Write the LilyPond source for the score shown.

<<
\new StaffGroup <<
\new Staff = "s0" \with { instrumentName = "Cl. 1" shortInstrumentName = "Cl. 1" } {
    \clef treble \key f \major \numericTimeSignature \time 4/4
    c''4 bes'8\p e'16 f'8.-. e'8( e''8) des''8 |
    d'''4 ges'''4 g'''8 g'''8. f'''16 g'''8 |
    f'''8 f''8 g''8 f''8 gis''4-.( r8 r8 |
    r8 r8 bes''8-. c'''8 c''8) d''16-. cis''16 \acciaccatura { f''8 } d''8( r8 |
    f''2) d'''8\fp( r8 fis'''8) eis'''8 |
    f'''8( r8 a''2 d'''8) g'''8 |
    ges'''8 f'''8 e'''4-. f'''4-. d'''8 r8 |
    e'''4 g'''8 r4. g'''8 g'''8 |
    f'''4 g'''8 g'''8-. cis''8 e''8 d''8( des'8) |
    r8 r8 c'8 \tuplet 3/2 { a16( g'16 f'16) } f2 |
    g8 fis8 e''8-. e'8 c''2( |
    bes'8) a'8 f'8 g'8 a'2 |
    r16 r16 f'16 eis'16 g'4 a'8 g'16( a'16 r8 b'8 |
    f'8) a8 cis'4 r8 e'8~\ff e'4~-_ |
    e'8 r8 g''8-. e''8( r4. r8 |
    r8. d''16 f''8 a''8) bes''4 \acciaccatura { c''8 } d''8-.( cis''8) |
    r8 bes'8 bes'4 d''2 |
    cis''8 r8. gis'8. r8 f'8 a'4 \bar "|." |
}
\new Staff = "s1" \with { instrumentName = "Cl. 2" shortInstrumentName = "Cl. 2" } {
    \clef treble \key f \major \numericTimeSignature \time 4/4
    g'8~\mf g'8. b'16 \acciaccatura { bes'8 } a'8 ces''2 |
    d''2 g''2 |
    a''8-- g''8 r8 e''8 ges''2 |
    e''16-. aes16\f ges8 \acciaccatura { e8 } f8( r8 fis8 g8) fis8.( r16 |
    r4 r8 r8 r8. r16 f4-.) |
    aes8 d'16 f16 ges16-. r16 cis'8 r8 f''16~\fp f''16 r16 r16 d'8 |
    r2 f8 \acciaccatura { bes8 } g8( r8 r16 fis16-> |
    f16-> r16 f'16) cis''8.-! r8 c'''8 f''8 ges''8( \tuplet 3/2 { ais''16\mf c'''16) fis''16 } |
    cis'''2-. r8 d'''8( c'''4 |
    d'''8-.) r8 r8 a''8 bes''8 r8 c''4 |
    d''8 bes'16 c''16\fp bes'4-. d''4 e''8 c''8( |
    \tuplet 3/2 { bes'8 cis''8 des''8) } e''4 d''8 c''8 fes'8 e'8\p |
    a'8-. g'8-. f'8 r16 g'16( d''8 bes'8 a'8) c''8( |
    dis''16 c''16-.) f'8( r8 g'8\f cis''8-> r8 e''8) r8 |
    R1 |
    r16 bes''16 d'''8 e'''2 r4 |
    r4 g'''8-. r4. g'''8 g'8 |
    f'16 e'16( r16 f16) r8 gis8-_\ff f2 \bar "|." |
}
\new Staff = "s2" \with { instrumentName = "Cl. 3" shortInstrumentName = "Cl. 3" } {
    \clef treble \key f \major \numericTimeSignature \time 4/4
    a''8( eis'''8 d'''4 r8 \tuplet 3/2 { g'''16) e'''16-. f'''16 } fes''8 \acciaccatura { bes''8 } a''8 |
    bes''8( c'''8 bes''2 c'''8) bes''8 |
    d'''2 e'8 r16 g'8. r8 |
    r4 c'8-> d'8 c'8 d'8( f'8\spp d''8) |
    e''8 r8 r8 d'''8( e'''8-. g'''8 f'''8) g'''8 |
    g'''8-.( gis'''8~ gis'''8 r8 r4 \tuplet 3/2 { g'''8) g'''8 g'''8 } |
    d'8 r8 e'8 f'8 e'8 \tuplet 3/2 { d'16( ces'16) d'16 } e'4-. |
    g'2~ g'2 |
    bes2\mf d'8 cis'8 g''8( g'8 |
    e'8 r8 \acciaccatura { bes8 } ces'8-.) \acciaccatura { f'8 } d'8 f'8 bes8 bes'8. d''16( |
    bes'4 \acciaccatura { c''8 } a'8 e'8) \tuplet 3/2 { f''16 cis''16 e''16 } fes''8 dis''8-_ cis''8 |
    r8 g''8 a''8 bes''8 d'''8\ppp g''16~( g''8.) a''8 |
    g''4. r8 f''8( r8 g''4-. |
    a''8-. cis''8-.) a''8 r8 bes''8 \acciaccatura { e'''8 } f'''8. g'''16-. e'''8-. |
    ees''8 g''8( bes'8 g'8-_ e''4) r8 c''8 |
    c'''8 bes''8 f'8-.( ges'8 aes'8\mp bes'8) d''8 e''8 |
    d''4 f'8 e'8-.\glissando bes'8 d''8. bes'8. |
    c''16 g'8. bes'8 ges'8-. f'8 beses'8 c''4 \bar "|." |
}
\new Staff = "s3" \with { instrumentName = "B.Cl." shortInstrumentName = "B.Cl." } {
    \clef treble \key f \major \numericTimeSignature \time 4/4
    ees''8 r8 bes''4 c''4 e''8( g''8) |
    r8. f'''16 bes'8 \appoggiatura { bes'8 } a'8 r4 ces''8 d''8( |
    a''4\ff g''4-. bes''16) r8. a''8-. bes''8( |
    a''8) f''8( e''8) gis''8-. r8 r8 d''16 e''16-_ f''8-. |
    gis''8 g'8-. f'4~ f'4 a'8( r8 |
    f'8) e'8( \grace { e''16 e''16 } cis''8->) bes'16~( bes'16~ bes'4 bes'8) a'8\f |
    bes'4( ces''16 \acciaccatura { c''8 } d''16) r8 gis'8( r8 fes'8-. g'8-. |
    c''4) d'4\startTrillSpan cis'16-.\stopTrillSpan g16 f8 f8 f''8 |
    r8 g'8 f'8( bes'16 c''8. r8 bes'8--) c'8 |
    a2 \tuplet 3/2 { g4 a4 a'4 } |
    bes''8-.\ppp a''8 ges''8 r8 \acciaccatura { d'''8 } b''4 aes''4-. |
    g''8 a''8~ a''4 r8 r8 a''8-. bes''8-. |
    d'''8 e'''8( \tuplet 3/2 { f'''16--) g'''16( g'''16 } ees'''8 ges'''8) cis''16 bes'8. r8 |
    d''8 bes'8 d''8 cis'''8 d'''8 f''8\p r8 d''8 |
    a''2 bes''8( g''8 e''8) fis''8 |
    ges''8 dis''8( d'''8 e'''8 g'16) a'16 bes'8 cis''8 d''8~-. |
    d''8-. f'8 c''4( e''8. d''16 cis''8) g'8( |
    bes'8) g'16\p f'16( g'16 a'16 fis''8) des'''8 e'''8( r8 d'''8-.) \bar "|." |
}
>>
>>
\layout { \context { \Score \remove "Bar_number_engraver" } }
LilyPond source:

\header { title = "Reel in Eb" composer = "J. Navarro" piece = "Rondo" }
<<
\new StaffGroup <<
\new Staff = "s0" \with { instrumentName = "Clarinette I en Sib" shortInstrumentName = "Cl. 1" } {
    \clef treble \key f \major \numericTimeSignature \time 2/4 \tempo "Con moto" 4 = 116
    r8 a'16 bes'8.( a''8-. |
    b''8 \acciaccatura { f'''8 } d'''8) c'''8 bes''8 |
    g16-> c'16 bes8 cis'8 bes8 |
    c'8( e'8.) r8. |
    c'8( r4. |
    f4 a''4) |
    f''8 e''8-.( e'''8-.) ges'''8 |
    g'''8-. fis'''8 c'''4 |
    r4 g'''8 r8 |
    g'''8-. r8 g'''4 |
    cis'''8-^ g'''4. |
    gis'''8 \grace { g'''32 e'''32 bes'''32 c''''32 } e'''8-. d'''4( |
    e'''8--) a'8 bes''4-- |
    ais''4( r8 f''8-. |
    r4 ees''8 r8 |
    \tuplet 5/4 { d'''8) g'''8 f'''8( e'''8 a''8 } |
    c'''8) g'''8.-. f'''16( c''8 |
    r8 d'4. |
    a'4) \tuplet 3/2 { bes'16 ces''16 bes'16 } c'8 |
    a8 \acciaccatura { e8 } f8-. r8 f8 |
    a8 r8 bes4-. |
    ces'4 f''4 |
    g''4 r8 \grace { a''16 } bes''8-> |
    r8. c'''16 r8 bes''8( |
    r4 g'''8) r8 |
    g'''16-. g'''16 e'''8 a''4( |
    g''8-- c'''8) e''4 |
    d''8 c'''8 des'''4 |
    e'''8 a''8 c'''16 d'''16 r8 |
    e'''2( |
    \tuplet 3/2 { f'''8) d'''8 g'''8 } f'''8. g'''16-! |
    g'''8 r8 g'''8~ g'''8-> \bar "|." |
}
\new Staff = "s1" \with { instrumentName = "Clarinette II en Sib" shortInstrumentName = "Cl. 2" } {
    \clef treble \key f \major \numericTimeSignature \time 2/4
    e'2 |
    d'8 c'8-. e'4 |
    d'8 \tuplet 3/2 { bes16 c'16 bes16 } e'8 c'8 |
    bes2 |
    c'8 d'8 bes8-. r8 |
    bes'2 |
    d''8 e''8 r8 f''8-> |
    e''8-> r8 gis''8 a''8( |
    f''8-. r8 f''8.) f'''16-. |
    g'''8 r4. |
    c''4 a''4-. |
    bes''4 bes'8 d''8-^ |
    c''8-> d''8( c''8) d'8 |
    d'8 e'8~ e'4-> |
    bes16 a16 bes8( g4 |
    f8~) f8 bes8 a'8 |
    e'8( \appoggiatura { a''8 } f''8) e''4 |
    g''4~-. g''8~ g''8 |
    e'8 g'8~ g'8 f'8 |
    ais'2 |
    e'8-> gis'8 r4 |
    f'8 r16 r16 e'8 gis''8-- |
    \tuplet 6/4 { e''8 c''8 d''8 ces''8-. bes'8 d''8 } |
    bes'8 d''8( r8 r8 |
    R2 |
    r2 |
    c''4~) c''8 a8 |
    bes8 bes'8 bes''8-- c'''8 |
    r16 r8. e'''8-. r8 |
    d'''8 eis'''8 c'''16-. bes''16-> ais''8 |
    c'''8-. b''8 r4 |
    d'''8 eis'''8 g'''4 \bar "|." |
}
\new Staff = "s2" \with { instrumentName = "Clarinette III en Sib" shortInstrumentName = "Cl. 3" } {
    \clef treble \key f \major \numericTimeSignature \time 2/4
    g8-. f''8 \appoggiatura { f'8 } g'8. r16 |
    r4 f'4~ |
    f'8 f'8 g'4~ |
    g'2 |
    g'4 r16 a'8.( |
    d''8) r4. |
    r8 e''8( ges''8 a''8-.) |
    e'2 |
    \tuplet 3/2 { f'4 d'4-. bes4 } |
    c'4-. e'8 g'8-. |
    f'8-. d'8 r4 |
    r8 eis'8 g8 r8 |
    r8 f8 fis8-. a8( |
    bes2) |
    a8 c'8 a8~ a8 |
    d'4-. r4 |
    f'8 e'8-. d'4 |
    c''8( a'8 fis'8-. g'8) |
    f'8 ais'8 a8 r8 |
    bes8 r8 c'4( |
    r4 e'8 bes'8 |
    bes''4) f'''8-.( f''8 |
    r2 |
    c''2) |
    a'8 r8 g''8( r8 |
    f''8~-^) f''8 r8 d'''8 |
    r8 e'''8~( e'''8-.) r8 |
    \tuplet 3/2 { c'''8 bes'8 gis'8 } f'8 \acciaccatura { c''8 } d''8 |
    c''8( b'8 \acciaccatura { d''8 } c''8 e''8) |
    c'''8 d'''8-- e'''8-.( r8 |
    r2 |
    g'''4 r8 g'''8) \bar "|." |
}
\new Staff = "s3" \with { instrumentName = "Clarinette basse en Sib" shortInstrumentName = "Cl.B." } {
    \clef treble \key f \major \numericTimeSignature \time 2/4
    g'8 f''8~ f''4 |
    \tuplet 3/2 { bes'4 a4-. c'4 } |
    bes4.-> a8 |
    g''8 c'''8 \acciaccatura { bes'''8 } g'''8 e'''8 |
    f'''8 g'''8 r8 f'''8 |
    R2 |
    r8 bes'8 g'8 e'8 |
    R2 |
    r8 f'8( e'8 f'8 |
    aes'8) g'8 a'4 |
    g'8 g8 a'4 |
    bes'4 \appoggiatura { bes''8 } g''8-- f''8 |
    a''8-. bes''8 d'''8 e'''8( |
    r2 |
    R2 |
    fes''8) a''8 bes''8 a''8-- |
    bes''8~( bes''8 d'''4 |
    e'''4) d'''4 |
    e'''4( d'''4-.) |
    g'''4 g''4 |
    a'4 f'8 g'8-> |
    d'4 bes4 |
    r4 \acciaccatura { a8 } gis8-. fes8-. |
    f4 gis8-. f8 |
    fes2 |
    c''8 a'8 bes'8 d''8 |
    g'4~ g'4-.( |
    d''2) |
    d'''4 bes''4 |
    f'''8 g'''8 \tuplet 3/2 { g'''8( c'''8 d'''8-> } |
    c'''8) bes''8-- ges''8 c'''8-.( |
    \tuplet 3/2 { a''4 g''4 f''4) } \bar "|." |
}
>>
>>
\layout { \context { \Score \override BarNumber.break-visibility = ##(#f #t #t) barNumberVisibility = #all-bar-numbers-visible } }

**YOUR GOAL**
How many lines of the records contain the string "grace"? Case counts. Give only the number.

**CORRECT RESPONSE**
3